Make an exact copy of the records below, leaving every image out.
DATA PROVIDED: Begin
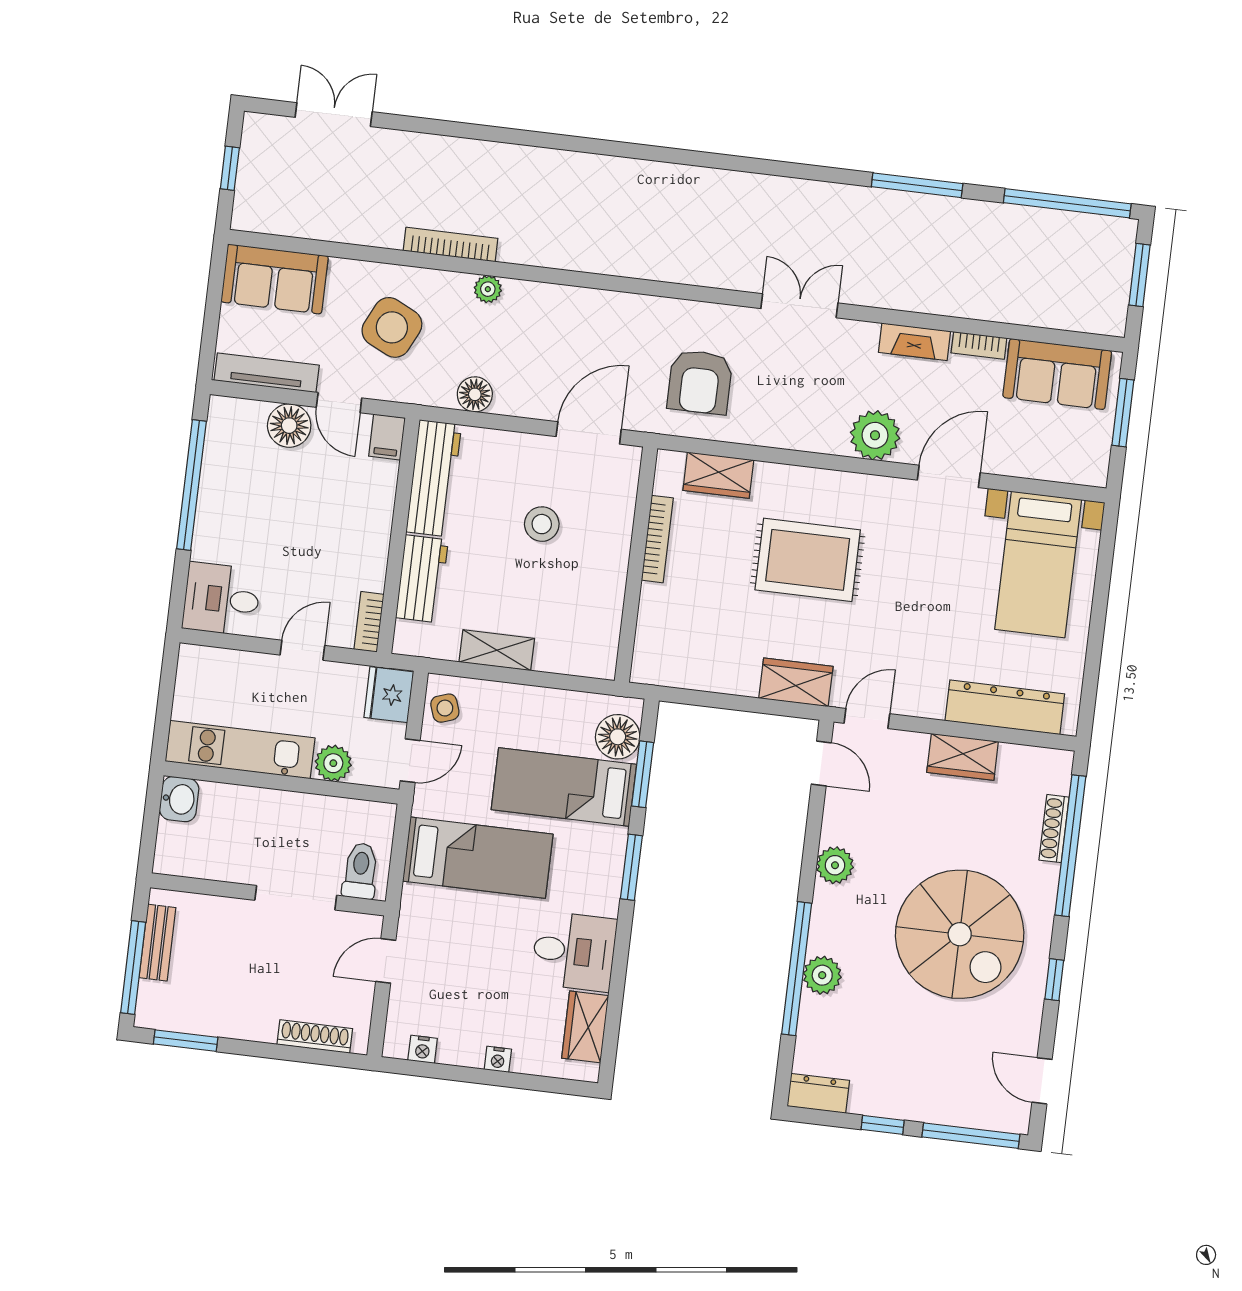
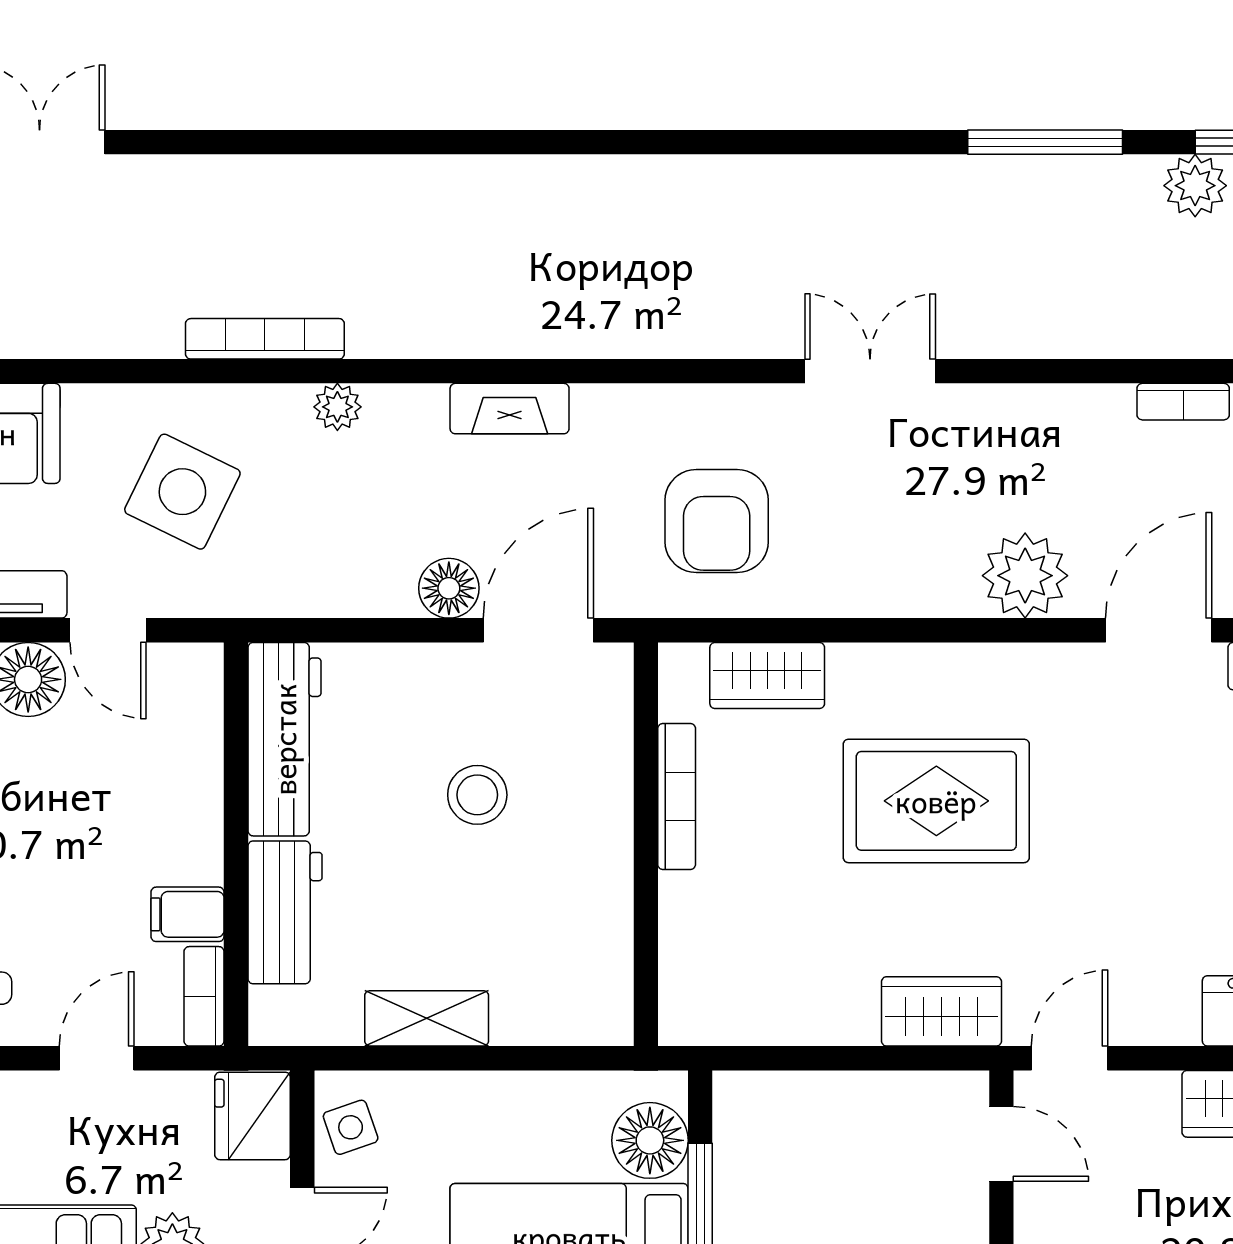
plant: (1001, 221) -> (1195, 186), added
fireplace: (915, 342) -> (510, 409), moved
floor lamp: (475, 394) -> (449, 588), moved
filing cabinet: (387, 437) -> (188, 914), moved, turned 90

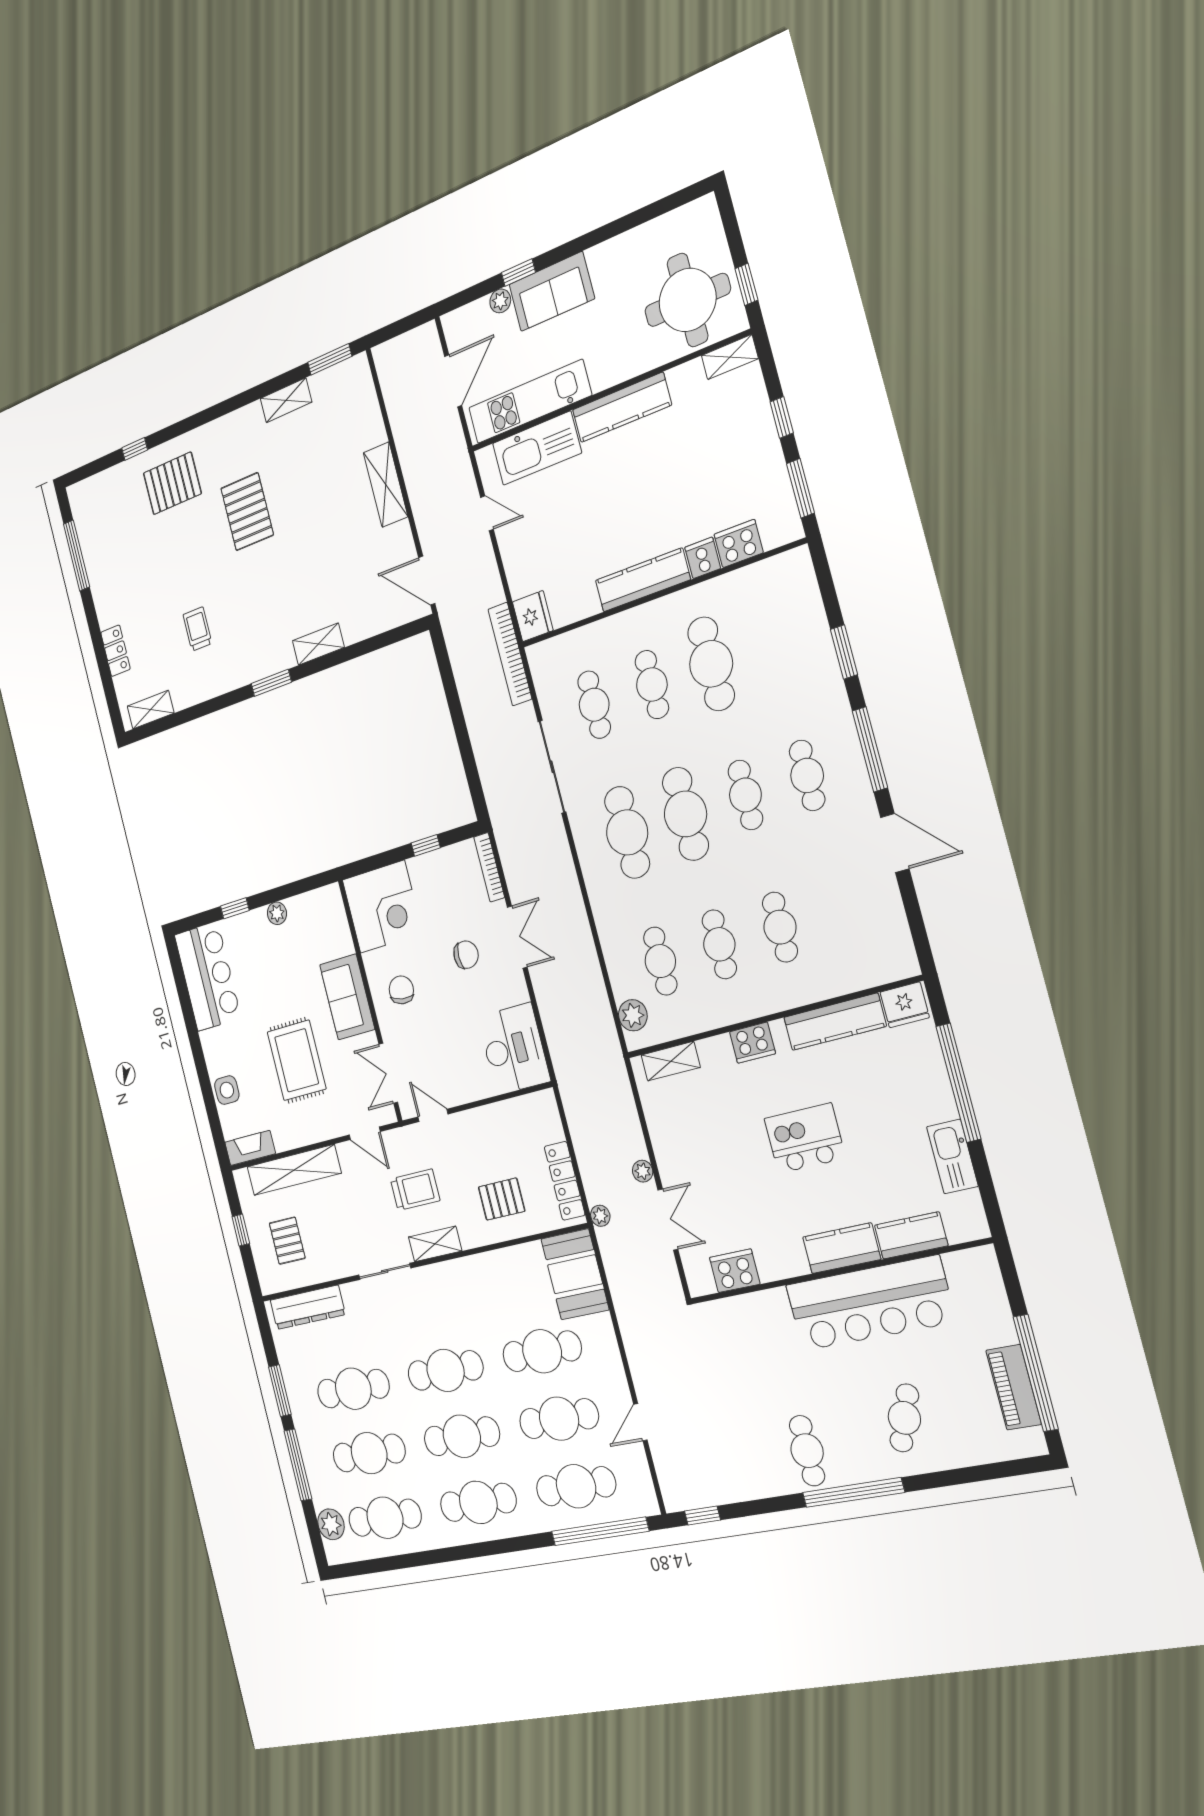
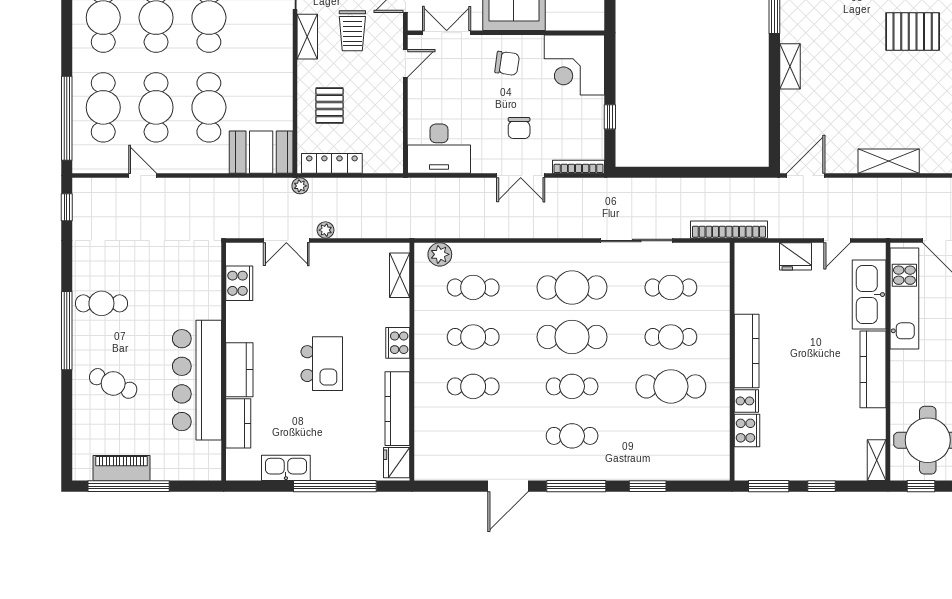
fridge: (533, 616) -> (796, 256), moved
DATA PROVIDED: End
### TASK SOLUTION
plant: (1001, 221) -> (1195, 186), added
fireplace: (915, 342) -> (510, 409), moved
floor lamp: (475, 394) -> (449, 588), moved
filing cabinet: (387, 437) -> (188, 914), moved, turned 90

fridge: (533, 616) -> (796, 256), moved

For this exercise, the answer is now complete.